▶ _Available records_
————
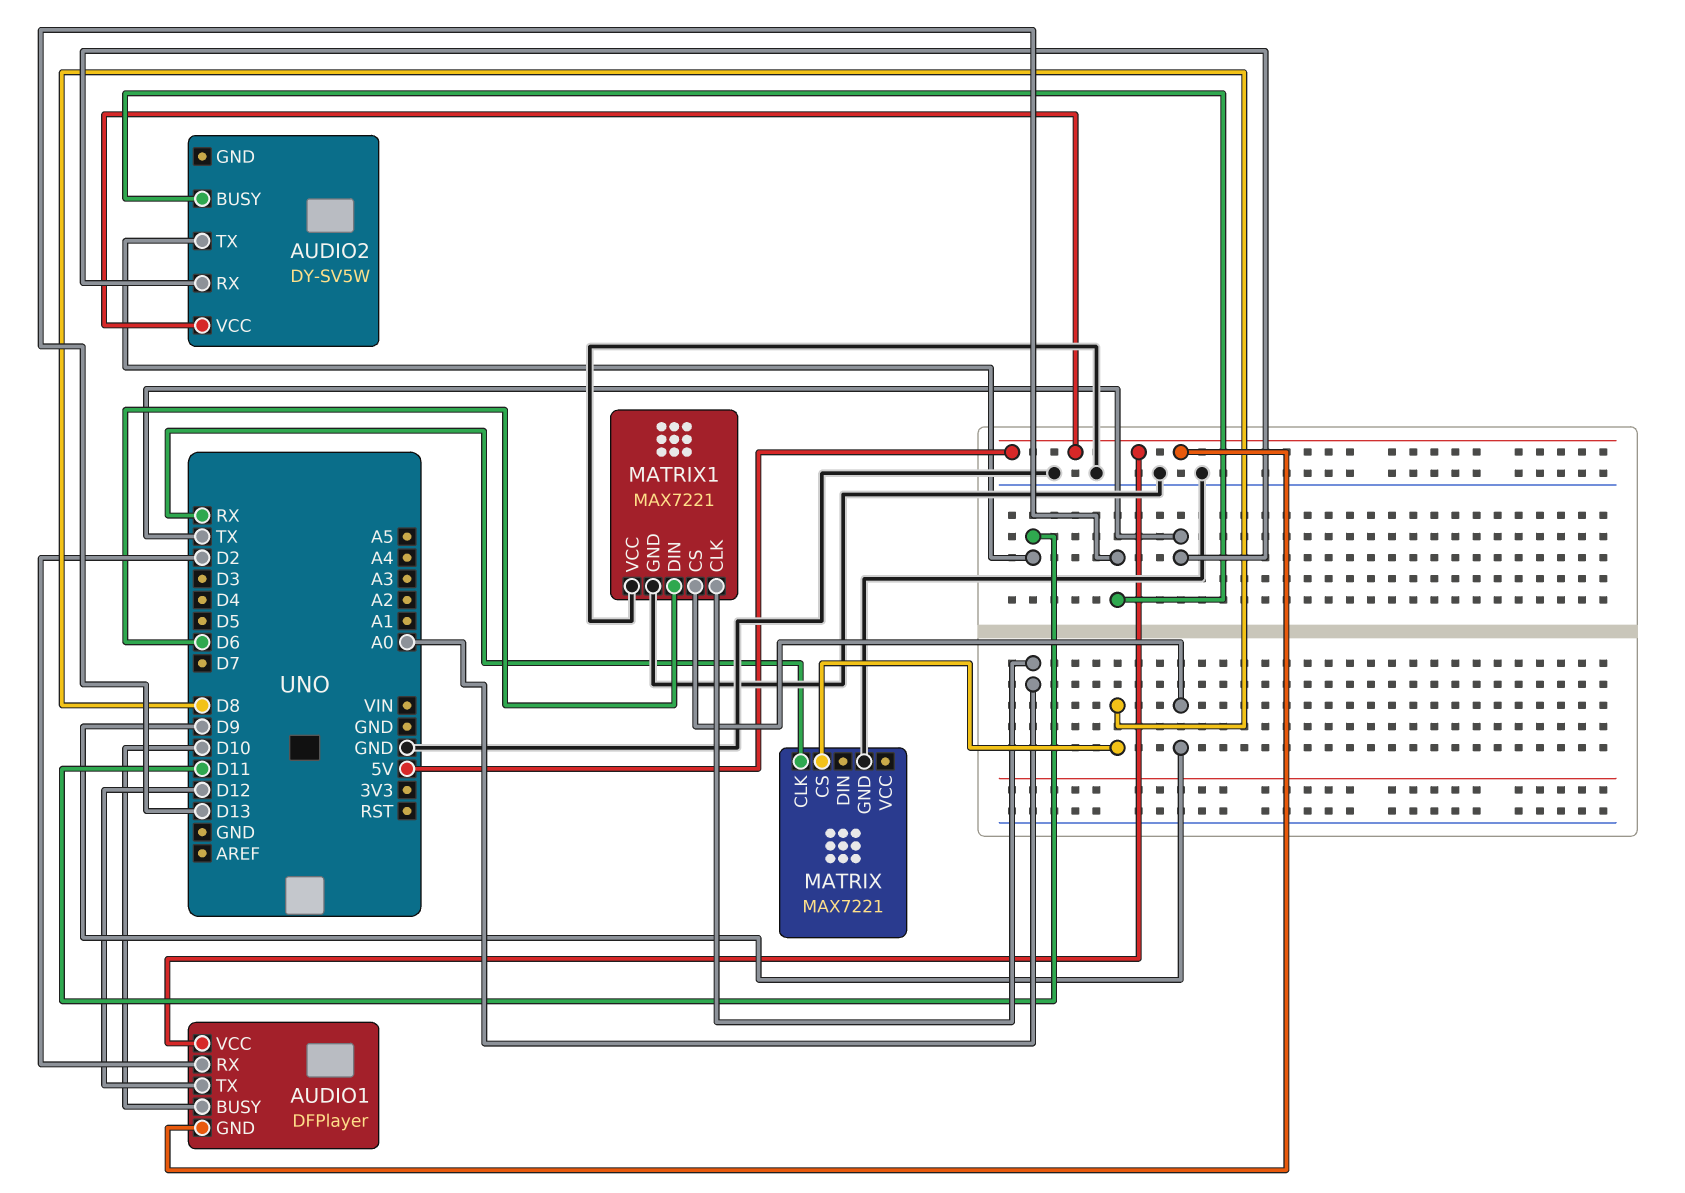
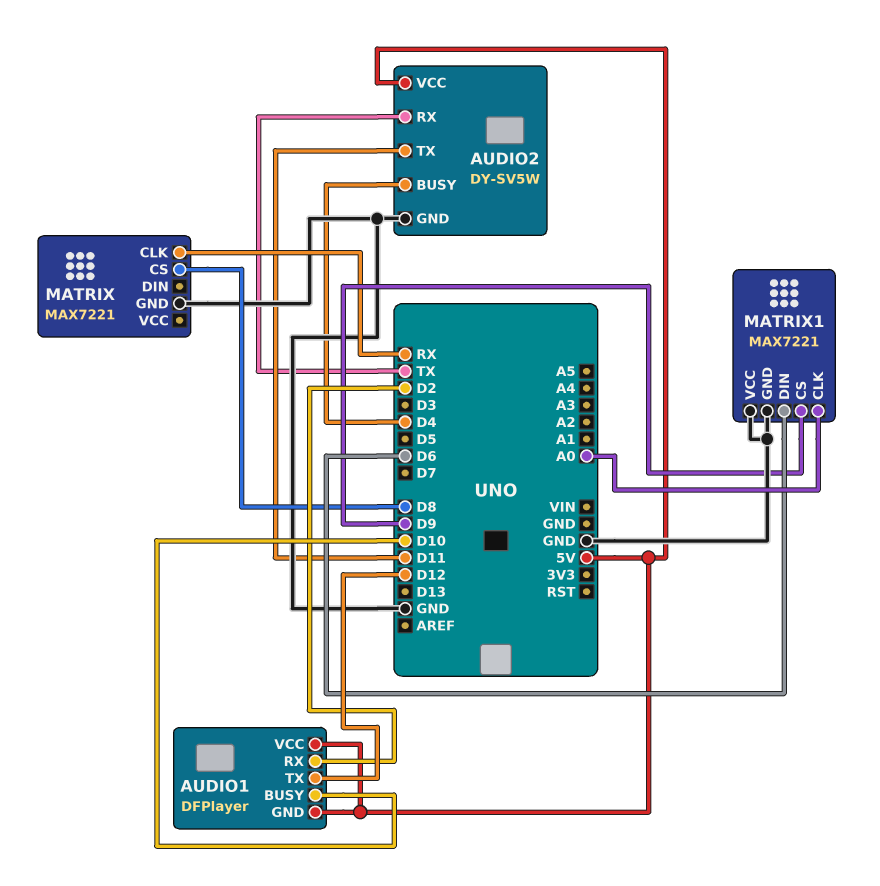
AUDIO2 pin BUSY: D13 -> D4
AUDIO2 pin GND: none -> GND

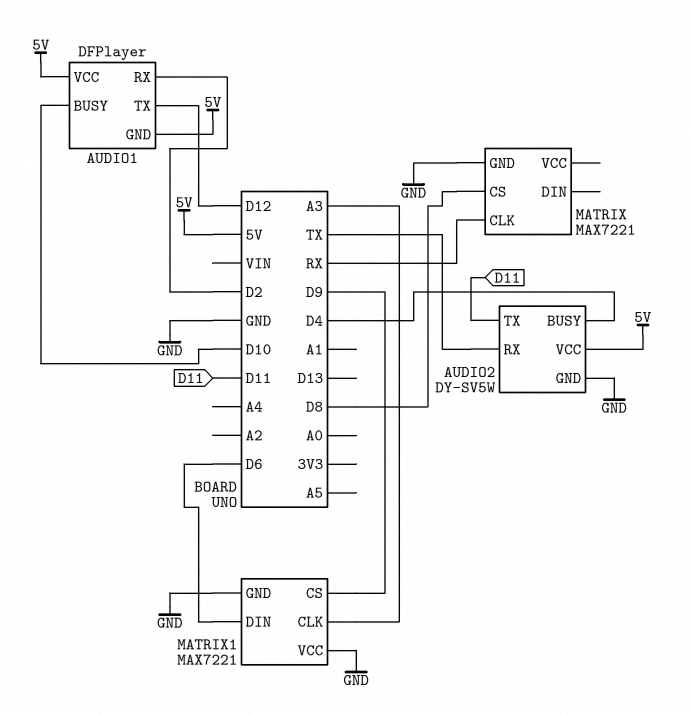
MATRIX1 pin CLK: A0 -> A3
————
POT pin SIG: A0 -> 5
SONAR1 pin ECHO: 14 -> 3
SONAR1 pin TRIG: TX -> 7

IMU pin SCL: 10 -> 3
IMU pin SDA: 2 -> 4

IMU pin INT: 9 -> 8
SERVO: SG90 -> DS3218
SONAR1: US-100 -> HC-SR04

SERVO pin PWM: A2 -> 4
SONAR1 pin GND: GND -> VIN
————
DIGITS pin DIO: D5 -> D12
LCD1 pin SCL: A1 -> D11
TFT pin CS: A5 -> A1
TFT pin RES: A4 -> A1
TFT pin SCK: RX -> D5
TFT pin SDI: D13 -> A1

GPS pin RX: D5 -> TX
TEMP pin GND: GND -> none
————
▶ _Problem statement_
Transcribe only the lines above that start at the line containing "AUDIO2 pin BUSY: D13 -> D4" and end at the line containing "MATRIX1 pin CLK: A0 -> A3". Omit pictures.

▶ _Output of the task_
AUDIO2 pin BUSY: D13 -> D4
AUDIO2 pin GND: none -> GND

MATRIX1 pin CLK: A0 -> A3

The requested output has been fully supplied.